**How to complete this task**
All lines from the one that contains "(406, 301) = (610, 383): green" through the final line of the entries must be repeated exactly. No other lines belong in the output.
[Source data Boundary: Start]
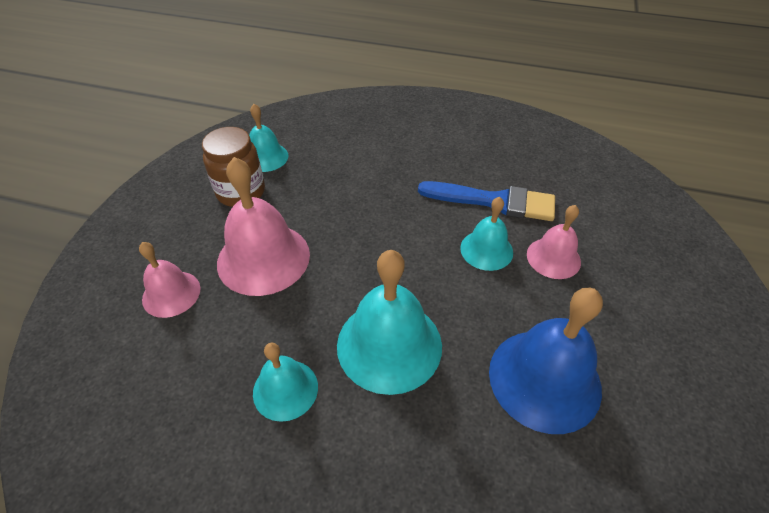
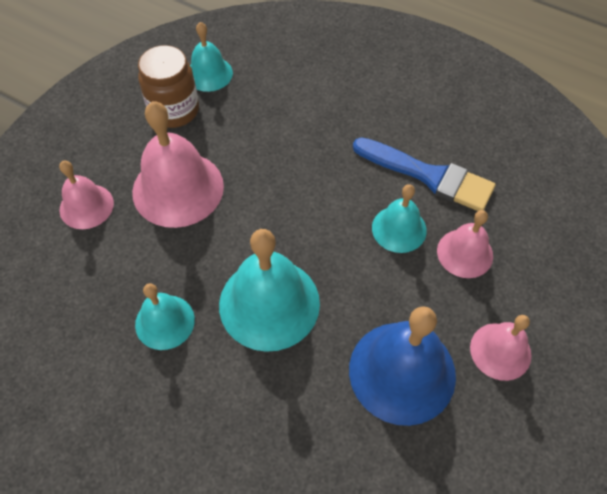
camera: 15 degrees right, 10 degrees up
(625, 336) = (500, 351): none -> pink bell

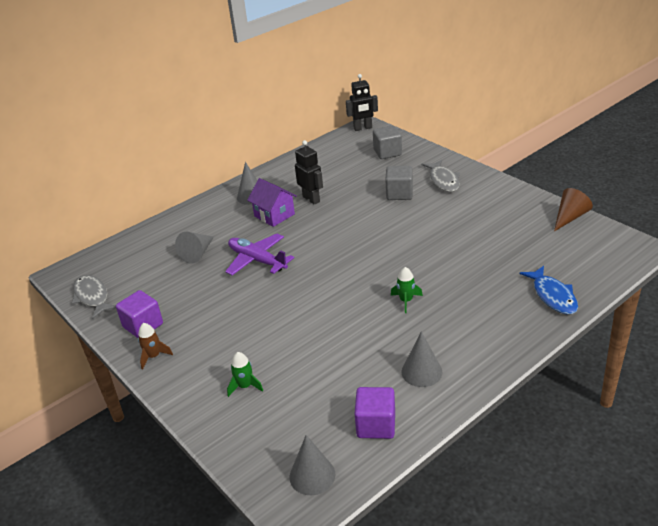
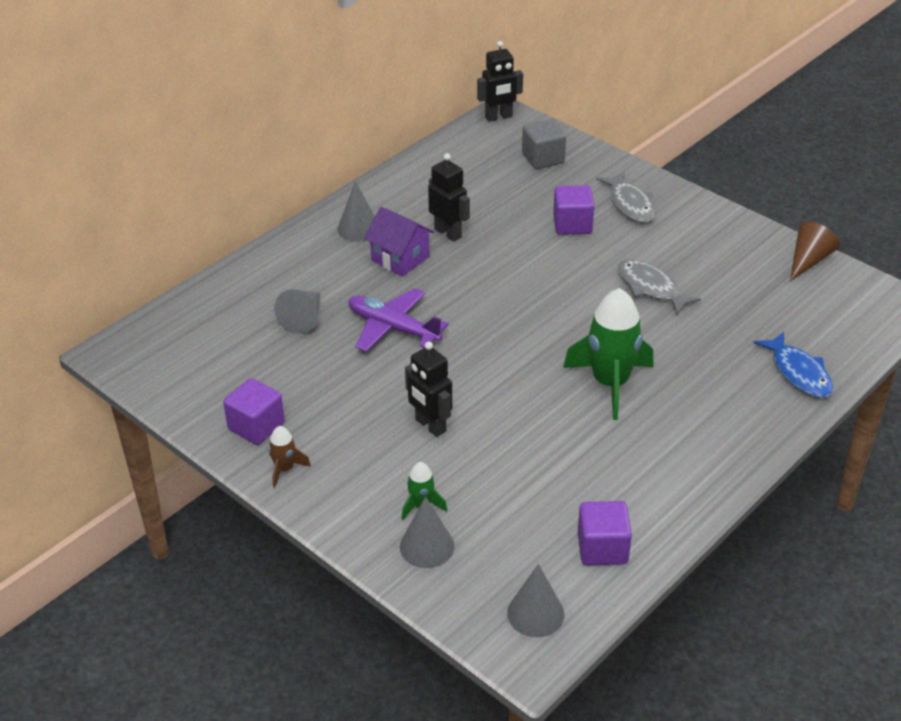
camera: 10 degrees left, 5 degrees up
(92, 297) = (168, 386): grey fish -> grey fish (650, 288)
(266, 328) = (430, 425): none -> black robot
(399, 194) = (572, 224): grey cube -> purple cube
(406, 301) = (610, 383): green rocket -> green rocket, size x2.13
(421, 372) = (647, 478): grey cone -> grey cone (427, 546)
[Source data Boundary: End]
**Finished task**
(406, 301) = (610, 383): green rocket -> green rocket, size x2.13
(421, 372) = (647, 478): grey cone -> grey cone (427, 546)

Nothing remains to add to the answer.